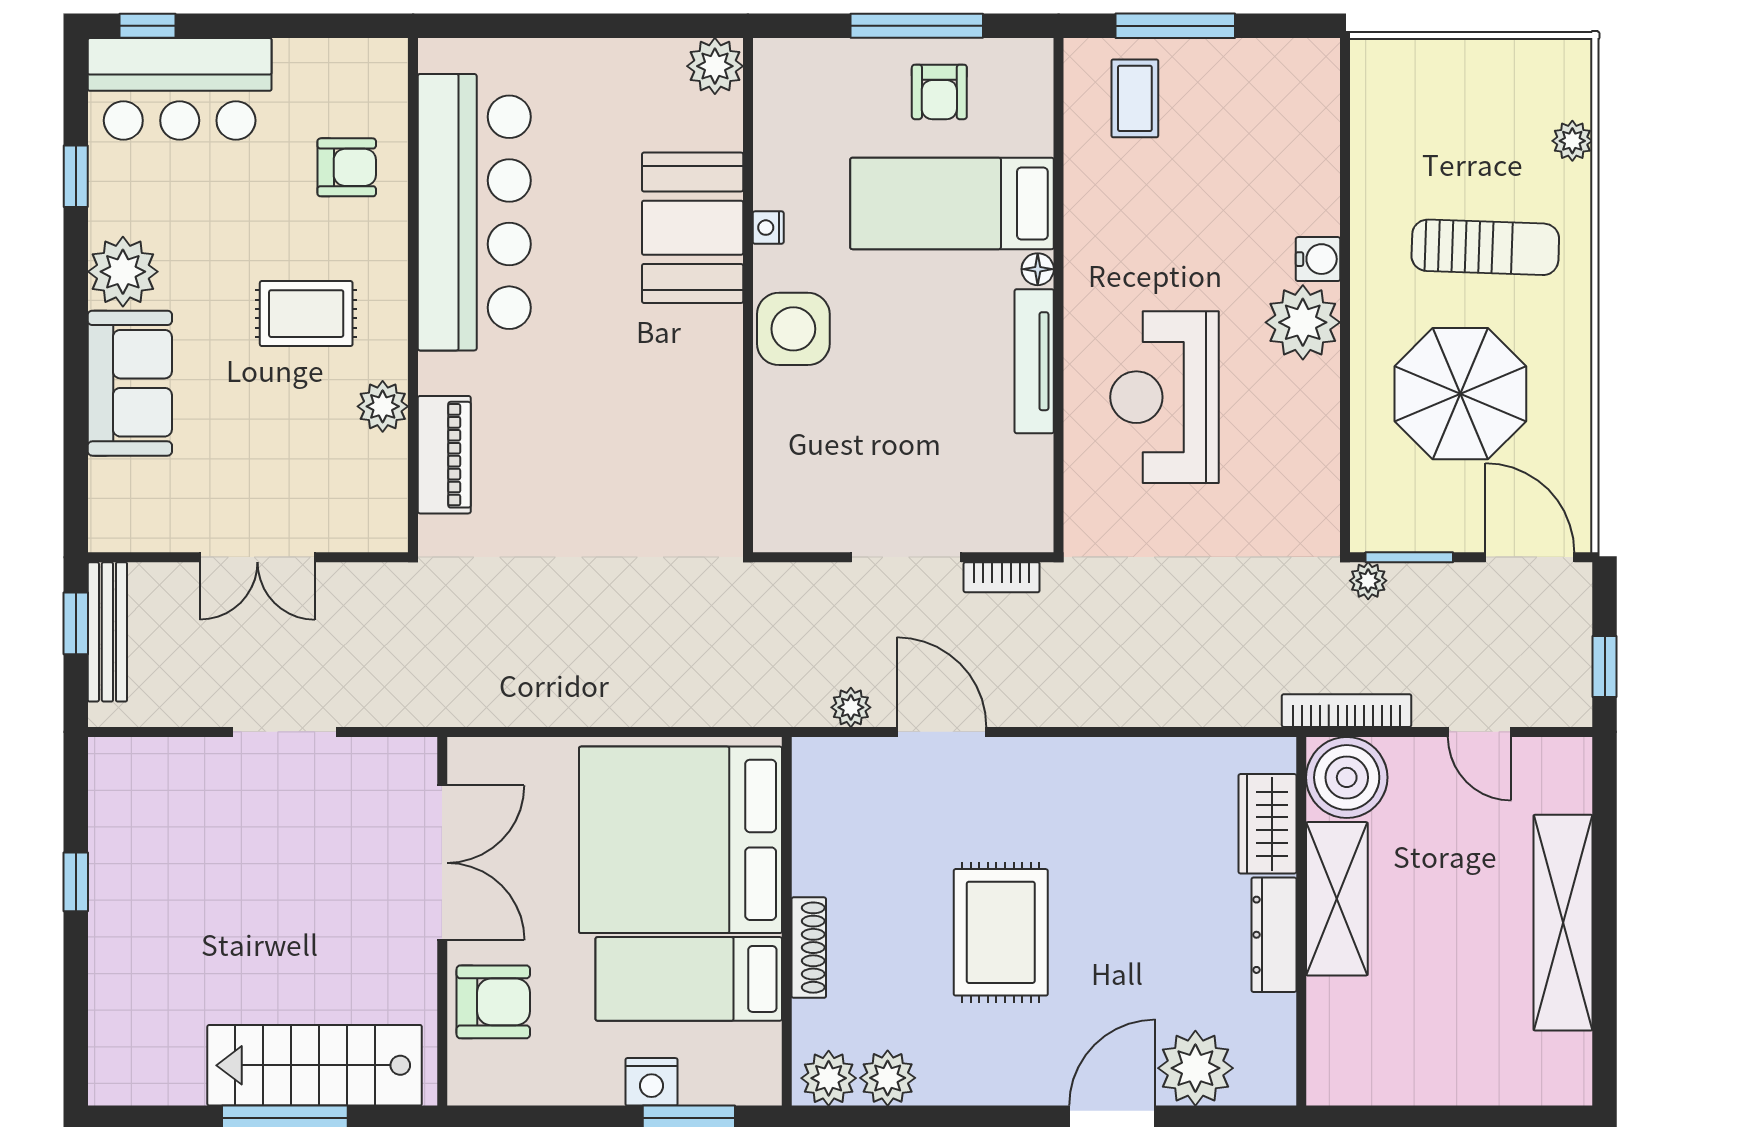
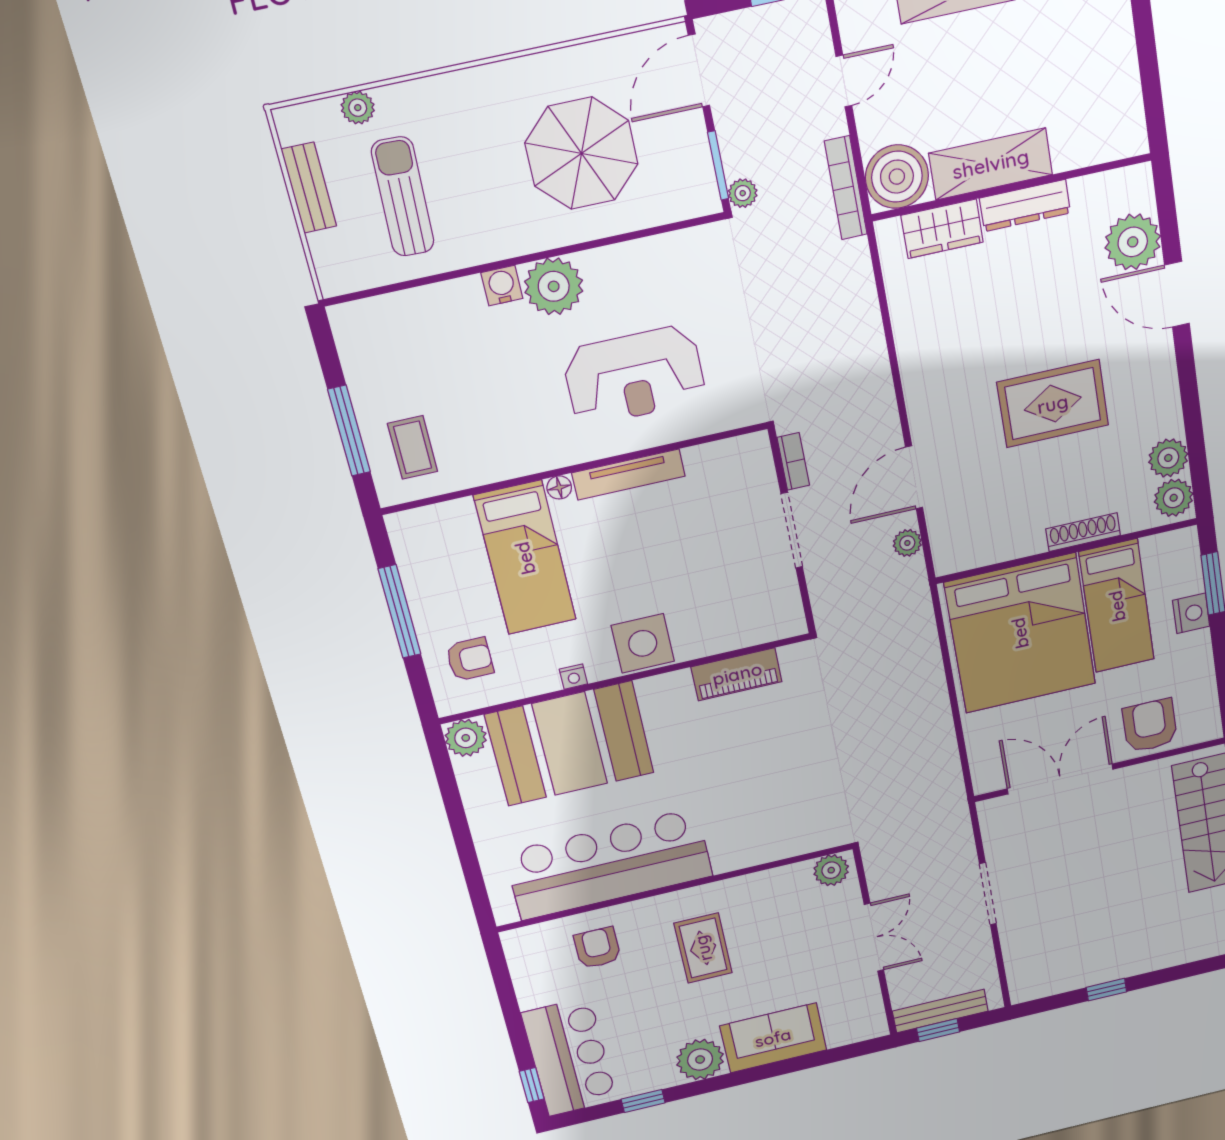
bench: (1490, 58) -> (309, 188), added
armchair: (939, 92) -> (470, 659), moved
coffee table: (1135, 98) -> (413, 447), turned 90
booth: (693, 228) -> (570, 744), width x1.36, depth x1.42
sun lounger: (1485, 247) -> (403, 197), moved
plant: (383, 406) -> (831, 870), moved
piano: (444, 455) -> (737, 674), moved, turned 180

****************************************

Task prompt.
The reply must consist of the complete listing, reproduced exactly, with no images.

Exercise solution.
bench: (1490, 58) -> (309, 188), added
armchair: (939, 92) -> (470, 659), moved
coffee table: (1135, 98) -> (413, 447), turned 90
booth: (693, 228) -> (570, 744), width x1.36, depth x1.42
sun lounger: (1485, 247) -> (403, 197), moved
plant: (383, 406) -> (831, 870), moved
piano: (444, 455) -> (737, 674), moved, turned 180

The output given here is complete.